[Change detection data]
------------------------

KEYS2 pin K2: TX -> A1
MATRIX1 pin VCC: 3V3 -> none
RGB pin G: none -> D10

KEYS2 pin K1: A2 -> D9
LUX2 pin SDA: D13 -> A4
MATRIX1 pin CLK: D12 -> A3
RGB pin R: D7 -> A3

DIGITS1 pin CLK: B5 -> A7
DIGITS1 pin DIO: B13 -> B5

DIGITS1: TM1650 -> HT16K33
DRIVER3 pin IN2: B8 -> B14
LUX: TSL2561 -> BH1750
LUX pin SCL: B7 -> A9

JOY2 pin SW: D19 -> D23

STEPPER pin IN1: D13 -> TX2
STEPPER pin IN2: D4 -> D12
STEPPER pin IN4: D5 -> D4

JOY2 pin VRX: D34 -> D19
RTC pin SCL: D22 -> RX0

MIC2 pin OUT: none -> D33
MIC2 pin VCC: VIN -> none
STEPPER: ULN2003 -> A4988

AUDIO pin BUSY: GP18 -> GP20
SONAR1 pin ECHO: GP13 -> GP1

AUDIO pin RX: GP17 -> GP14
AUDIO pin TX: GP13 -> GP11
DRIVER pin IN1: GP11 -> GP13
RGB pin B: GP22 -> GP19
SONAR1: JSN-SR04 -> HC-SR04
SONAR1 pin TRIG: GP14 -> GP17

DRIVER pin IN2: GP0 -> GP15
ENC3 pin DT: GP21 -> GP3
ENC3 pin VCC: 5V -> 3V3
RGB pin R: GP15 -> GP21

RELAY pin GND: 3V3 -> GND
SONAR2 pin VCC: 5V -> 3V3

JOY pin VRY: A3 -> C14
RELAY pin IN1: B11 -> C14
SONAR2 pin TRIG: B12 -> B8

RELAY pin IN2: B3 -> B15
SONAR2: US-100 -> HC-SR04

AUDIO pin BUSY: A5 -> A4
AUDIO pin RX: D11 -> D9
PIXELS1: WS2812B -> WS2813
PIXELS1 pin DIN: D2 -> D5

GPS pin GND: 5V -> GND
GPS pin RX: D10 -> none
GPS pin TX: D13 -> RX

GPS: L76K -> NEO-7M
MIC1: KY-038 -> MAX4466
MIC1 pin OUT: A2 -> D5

------------------------

YOUR ASSIGNMENT:
An exact copy of the lines above, from the one containing "LUX: TSL2561 -> BH1750" through the one containing "STEPPER: ULN2003 -> A4988", is the whole of the answer.

ANSWER TO THIS TASK:
LUX: TSL2561 -> BH1750
LUX pin SCL: B7 -> A9

JOY2 pin SW: D19 -> D23

STEPPER pin IN1: D13 -> TX2
STEPPER pin IN2: D4 -> D12
STEPPER pin IN4: D5 -> D4

JOY2 pin VRX: D34 -> D19
RTC pin SCL: D22 -> RX0

MIC2 pin OUT: none -> D33
MIC2 pin VCC: VIN -> none
STEPPER: ULN2003 -> A4988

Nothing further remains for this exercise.